▶ _Task instructions_
Give a verbatim repeat of the lines that run from the line containing "Someone repainted the" to the end of the data below.

The data Start Marker

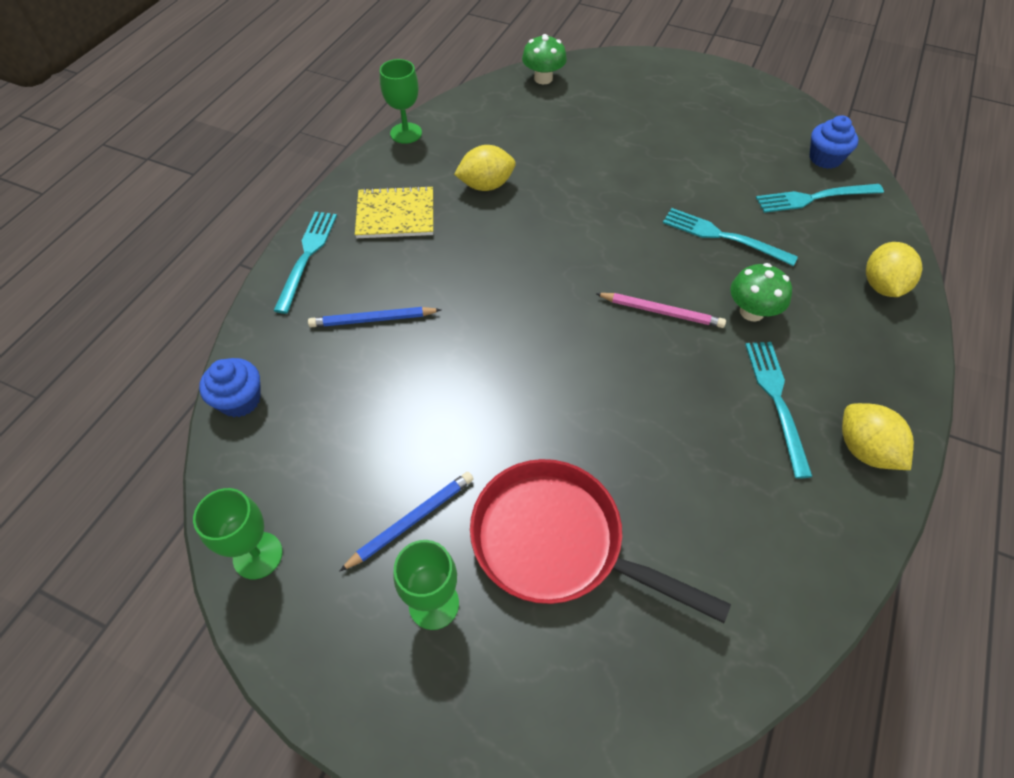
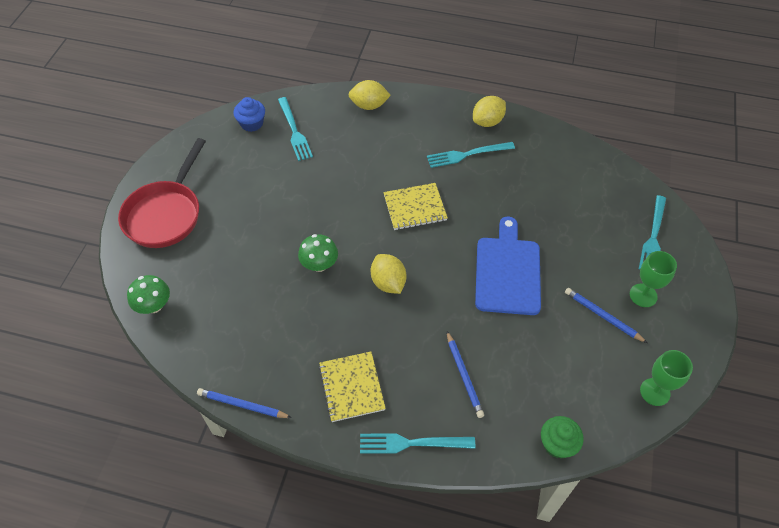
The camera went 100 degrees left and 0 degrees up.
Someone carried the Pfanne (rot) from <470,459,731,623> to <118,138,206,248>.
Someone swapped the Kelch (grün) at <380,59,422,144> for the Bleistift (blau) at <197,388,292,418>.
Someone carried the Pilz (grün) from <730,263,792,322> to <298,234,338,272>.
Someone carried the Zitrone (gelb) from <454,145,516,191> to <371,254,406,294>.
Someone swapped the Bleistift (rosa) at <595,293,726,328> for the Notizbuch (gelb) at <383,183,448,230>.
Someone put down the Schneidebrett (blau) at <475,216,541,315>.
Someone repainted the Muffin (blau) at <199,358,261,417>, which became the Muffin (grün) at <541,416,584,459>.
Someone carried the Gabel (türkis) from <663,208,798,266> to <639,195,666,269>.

The data End Marker

▶ _Answer below_
Someone repainted the Muffin (blau) at <199,358,261,417>, which became the Muffin (grün) at <541,416,584,459>.
Someone carried the Gabel (türkis) from <663,208,798,266> to <639,195,666,269>.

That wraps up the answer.